* _DATASET RECORDS_
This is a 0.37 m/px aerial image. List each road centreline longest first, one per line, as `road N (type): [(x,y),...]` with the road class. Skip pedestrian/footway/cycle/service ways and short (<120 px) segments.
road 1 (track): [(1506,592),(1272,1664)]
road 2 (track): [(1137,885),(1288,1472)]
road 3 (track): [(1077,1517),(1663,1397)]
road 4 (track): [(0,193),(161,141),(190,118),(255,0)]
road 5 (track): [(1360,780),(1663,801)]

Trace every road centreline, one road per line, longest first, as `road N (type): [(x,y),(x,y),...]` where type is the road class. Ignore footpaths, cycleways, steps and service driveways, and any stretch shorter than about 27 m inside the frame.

---

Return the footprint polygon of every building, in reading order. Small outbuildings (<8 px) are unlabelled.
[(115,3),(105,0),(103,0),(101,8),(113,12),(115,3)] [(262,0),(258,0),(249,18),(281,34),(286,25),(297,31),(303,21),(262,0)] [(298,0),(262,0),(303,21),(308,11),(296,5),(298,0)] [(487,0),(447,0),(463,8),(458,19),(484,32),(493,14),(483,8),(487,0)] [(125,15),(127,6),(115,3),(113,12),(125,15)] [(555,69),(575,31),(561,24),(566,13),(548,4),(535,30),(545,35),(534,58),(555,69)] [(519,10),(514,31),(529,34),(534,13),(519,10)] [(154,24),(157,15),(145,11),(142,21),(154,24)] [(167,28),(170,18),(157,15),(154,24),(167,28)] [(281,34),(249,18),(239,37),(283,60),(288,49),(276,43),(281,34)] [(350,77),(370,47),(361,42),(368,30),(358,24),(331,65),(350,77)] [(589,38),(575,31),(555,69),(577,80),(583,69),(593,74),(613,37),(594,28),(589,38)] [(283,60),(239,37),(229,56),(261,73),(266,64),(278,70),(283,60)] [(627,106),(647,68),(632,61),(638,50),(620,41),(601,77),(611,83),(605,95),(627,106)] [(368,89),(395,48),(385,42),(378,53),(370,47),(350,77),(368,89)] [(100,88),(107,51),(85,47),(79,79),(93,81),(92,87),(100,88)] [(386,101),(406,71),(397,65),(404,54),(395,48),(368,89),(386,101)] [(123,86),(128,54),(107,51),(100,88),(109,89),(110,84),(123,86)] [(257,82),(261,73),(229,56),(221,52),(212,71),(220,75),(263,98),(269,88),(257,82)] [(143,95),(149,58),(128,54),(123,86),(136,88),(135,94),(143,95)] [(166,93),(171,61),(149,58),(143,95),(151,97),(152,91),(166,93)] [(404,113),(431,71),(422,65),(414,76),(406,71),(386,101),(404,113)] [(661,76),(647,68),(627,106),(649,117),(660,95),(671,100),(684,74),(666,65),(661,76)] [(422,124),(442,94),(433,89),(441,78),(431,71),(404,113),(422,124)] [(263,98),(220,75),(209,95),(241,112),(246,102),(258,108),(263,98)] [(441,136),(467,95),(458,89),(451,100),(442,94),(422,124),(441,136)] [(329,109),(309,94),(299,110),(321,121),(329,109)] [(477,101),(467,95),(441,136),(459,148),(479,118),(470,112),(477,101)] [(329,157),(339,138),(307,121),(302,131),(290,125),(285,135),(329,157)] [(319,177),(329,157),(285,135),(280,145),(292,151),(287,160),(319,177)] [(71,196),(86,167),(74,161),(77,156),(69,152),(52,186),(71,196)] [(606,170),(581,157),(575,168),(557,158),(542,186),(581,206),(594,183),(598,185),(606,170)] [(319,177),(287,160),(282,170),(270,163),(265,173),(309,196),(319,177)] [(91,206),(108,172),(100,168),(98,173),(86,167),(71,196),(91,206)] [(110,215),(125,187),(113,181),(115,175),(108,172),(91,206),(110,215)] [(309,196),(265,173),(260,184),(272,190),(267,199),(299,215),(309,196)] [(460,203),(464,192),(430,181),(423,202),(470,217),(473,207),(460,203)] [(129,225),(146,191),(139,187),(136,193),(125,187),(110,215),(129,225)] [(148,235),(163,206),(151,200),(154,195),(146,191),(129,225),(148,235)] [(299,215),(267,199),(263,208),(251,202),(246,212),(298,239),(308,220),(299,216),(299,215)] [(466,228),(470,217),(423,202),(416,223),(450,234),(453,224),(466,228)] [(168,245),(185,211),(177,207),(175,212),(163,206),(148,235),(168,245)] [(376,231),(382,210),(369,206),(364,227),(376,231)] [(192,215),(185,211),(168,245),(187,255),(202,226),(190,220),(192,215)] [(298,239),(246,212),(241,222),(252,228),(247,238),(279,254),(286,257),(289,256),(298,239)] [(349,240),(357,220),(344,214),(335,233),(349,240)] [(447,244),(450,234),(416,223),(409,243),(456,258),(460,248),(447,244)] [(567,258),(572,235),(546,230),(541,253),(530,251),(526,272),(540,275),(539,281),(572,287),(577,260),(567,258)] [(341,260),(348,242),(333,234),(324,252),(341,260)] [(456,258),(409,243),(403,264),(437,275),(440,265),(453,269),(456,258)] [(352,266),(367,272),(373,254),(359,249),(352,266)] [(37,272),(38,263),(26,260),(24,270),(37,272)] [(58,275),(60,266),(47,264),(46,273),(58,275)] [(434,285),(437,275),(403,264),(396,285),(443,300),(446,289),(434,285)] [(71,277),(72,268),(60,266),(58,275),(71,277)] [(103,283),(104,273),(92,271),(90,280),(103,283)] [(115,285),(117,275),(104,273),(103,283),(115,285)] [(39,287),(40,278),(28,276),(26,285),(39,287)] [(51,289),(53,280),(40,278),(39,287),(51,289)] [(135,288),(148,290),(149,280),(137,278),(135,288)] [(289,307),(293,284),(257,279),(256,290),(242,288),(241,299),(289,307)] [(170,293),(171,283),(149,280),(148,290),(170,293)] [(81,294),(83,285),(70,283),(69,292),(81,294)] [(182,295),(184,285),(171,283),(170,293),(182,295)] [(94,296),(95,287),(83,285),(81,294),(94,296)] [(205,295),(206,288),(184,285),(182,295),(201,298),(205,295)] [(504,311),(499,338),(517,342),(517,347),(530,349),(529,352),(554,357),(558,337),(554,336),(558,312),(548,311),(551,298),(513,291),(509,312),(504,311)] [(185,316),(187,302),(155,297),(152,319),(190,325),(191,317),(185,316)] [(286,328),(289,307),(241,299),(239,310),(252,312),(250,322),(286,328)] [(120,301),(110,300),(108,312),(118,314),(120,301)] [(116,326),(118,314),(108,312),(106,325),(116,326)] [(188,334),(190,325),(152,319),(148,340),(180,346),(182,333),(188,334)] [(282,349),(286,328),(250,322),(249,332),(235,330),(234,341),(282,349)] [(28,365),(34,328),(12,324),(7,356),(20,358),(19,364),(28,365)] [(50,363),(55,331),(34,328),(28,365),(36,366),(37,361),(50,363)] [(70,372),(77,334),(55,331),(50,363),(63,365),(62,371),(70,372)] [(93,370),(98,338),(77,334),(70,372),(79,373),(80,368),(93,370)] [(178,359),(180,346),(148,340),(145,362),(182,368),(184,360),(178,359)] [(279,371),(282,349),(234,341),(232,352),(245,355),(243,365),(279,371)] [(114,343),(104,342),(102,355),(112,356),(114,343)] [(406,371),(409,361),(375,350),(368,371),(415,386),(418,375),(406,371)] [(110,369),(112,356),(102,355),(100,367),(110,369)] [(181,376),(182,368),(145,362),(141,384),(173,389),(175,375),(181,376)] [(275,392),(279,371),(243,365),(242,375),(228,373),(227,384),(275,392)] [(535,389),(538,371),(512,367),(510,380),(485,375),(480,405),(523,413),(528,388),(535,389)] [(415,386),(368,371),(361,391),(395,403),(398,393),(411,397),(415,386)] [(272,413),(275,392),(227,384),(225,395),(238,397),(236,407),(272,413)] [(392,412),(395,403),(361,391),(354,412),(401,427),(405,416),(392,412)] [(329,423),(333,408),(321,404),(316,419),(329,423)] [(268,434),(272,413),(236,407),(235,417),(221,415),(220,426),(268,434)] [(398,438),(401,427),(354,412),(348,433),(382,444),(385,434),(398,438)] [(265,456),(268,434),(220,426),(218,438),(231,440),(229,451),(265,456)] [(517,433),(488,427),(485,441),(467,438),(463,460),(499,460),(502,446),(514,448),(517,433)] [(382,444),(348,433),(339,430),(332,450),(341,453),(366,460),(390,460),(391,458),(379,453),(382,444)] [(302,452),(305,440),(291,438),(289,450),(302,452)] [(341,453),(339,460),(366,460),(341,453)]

==

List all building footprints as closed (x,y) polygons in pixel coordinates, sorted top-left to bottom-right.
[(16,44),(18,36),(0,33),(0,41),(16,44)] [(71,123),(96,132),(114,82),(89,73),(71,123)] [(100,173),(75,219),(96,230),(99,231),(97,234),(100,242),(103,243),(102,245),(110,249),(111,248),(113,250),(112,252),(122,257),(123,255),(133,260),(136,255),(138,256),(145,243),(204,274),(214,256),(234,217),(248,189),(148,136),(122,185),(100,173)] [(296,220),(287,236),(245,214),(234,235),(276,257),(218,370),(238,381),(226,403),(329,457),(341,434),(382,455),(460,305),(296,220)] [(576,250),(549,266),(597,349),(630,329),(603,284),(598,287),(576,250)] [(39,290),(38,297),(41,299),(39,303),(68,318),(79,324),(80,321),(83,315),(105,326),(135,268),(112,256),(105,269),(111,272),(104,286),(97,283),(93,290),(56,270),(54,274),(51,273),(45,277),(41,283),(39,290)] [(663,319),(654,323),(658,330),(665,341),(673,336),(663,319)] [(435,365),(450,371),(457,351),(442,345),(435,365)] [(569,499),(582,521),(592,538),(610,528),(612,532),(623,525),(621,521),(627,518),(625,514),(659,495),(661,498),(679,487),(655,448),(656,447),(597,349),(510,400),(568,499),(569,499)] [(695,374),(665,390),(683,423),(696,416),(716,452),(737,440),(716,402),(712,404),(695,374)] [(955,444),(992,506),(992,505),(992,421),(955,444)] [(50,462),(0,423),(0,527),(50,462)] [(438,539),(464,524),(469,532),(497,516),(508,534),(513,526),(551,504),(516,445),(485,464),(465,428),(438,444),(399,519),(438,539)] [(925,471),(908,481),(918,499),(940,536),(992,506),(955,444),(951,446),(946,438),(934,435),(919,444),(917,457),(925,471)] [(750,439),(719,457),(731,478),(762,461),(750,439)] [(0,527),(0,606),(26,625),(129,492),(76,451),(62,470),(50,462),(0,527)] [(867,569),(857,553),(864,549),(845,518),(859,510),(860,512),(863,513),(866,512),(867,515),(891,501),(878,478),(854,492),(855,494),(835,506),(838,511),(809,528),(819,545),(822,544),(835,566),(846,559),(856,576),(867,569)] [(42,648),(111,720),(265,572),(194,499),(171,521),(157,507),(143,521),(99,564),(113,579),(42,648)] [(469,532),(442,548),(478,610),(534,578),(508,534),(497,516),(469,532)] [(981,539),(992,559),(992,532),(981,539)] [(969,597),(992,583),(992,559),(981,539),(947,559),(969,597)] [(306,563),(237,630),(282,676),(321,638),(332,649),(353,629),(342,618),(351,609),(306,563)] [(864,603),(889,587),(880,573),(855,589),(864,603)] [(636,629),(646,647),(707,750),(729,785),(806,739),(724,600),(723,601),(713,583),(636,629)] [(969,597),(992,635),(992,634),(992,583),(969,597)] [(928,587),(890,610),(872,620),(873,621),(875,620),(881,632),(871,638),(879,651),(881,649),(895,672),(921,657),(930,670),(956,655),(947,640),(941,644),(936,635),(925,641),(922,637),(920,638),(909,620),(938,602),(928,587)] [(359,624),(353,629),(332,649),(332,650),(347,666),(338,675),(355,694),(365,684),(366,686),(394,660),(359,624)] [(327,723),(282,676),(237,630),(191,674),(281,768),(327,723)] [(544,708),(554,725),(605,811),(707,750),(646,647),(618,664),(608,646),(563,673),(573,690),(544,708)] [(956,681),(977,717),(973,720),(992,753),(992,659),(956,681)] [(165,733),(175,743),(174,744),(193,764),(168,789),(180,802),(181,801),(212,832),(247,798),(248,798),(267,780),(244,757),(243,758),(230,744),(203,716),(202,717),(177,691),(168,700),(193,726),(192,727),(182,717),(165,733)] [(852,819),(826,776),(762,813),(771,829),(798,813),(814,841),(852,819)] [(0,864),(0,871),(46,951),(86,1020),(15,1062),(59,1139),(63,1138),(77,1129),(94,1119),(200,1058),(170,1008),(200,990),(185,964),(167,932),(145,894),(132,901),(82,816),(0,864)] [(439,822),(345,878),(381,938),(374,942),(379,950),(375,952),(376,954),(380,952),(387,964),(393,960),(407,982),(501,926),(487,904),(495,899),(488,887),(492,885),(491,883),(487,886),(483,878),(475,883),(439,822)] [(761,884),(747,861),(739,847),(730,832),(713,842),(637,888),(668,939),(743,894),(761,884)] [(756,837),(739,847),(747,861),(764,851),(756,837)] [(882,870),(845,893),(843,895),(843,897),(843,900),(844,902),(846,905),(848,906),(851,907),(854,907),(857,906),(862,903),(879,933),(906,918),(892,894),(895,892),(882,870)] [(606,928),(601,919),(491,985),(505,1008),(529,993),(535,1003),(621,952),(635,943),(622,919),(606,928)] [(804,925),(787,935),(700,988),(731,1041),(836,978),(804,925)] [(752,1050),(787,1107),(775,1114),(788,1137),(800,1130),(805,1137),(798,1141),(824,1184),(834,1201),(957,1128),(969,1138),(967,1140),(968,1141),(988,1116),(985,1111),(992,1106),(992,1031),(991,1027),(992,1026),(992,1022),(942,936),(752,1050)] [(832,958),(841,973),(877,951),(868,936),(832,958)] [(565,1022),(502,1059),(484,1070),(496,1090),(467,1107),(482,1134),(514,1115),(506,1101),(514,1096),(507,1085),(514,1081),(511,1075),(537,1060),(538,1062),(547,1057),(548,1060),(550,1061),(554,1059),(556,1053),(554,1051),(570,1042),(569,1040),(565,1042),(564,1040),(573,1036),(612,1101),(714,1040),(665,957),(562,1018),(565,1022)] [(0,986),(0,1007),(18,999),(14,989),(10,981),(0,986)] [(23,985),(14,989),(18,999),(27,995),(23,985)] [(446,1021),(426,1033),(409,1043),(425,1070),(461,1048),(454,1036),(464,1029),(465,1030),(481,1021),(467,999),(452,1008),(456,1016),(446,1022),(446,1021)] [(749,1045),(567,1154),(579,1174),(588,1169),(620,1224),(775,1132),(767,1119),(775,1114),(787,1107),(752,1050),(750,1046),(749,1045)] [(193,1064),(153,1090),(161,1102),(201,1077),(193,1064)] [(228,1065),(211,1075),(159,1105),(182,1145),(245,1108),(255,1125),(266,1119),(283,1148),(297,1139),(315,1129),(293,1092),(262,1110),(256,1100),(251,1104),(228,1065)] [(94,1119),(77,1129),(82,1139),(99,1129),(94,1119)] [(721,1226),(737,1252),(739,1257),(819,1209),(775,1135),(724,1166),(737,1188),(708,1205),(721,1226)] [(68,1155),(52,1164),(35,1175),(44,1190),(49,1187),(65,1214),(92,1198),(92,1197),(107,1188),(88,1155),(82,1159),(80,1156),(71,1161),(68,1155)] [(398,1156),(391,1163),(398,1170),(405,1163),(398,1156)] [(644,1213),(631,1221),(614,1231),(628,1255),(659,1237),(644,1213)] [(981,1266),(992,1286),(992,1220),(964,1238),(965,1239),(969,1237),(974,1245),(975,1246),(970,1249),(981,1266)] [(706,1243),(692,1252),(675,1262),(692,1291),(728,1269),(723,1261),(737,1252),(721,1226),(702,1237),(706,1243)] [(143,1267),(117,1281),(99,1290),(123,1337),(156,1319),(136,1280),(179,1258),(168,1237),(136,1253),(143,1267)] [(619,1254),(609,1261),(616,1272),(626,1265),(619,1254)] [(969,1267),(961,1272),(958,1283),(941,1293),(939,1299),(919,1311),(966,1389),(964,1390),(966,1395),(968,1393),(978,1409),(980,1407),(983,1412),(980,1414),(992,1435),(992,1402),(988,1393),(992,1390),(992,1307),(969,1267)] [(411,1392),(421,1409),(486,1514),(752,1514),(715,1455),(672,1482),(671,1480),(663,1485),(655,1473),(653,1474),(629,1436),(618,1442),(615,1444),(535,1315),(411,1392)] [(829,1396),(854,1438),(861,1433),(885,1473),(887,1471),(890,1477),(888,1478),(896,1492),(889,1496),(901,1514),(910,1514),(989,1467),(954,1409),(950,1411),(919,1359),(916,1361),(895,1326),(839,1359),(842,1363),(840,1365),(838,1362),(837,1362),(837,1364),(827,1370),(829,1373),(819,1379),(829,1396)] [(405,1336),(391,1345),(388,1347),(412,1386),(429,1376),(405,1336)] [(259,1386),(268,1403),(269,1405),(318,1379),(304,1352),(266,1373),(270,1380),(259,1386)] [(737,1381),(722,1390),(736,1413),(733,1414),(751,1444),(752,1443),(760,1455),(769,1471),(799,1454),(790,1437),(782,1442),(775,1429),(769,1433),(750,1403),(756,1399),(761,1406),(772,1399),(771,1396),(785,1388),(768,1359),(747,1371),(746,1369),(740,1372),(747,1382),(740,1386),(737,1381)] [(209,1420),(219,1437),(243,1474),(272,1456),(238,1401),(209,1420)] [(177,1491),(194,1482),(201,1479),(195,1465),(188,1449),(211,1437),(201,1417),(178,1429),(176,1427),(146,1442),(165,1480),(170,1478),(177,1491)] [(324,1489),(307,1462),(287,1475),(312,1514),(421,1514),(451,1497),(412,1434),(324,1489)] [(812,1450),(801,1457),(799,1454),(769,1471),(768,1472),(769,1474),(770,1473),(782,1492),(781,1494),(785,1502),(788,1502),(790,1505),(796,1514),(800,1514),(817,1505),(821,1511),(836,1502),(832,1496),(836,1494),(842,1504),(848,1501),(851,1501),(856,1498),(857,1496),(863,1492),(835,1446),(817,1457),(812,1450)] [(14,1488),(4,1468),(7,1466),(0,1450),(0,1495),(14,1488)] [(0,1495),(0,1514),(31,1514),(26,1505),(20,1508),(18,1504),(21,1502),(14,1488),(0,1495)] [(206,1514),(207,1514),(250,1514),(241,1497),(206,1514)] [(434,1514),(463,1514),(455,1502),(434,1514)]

* _ACTIVITY_
In the listing above, find the line containing "This is a 0.37" and the line containing "Trace every road", then quote both, plus every line between them, exactly as written.

* _ANSWER SPACE_
This is a 0.37 m/px aerial image. List each road centreline longest first, one per line, as `road N (type): [(x,y),...]` with the road class. Skip pedestrian/footway/cycle/service ways and short (<120 px) segments.
road 1 (track): [(1506,592),(1272,1664)]
road 2 (track): [(1137,885),(1288,1472)]
road 3 (track): [(1077,1517),(1663,1397)]
road 4 (track): [(0,193),(161,141),(190,118),(255,0)]
road 5 (track): [(1360,780),(1663,801)]

Trace every road centreline, one road per line, longest first, as `road N (type): [(x,y),(x,y),...]` where type is the road class. Ignore footpaths, cycleways, steps and service driveways, and any stretch shorter than about 27 m inside the frame.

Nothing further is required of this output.